[Shape state transition data]
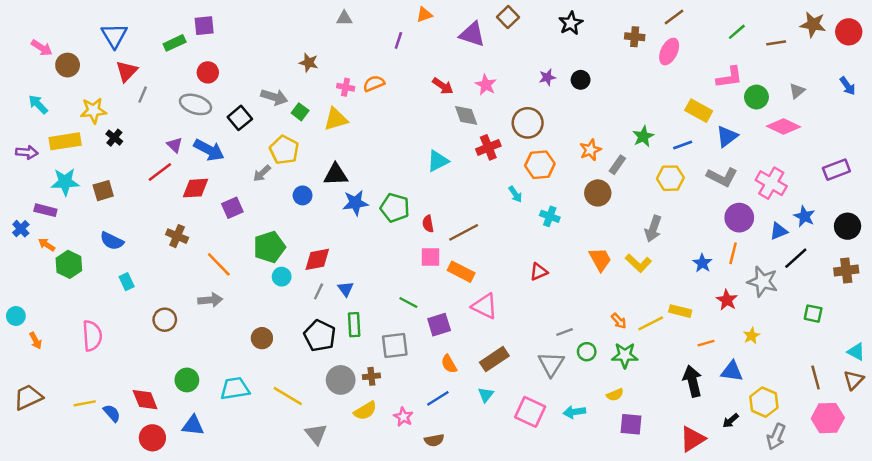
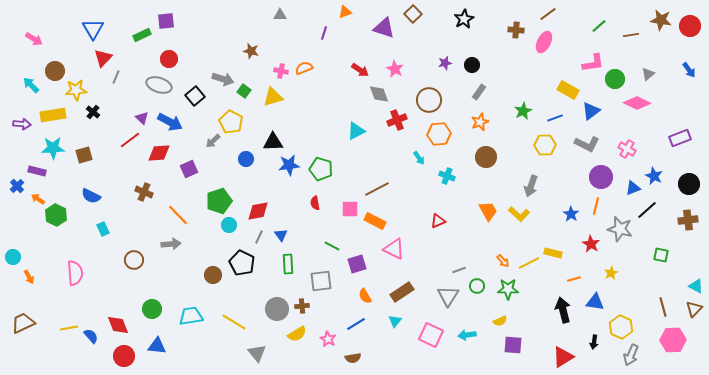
brown circle: (68, 65) -> (55, 71), moved
gray rectangle: (617, 165) -> (479, 92), moved
pink cross: (771, 183) -> (627, 149), size x0.7
red semicircle: (428, 224) -> (315, 203), moved
black pentagon: (320, 336) -> (242, 263), moved
black arrow: (731, 421) -> (594, 342), turned -40

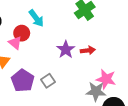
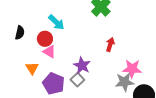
pink triangle: (15, 43) -> (49, 52), moved
purple star: (66, 50) -> (82, 65), moved
red arrow: (88, 50) -> (110, 44), turned -56

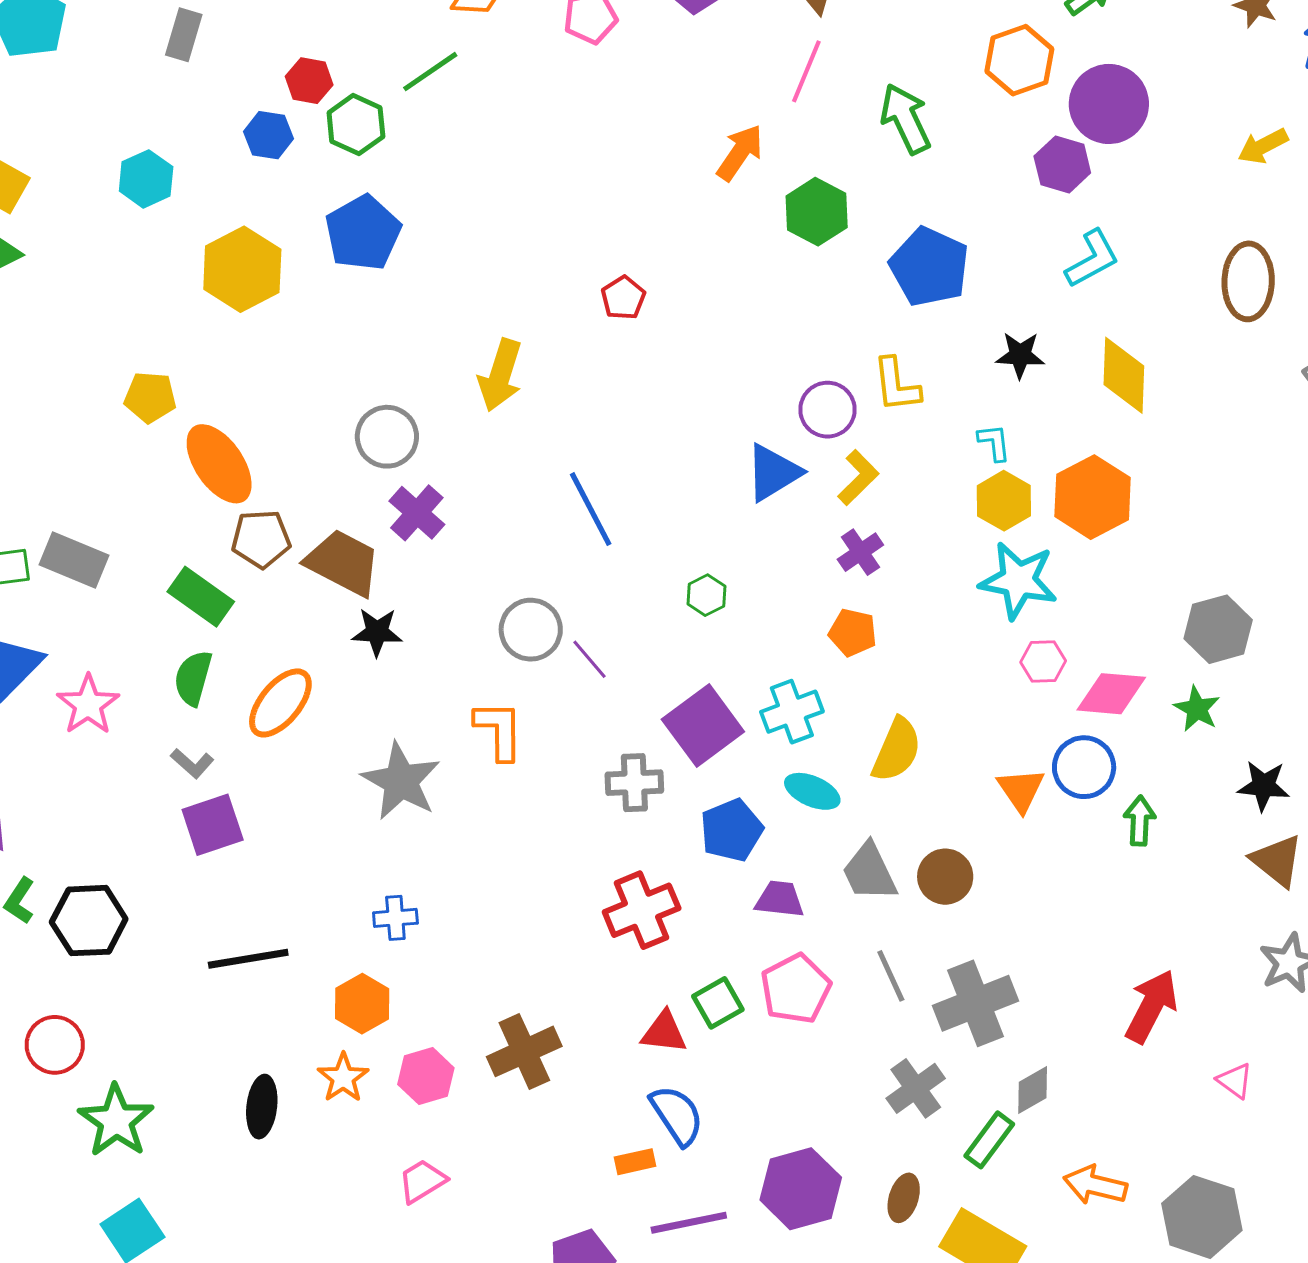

• _PROMPT_: Apart from the pictures, every record must be set down exactly.

• _ANSWER TO THE PROBLEM_:
brown circle: (68, 65) -> (55, 71), moved
gray rectangle: (617, 165) -> (479, 92), moved
pink cross: (771, 183) -> (627, 149), size x0.7
red semicircle: (428, 224) -> (315, 203), moved
black pentagon: (320, 336) -> (242, 263), moved
black arrow: (731, 421) -> (594, 342), turned -40

pink triangle: (15, 43) -> (49, 52), moved
purple star: (66, 50) -> (82, 65), moved
red arrow: (88, 50) -> (110, 44), turned -56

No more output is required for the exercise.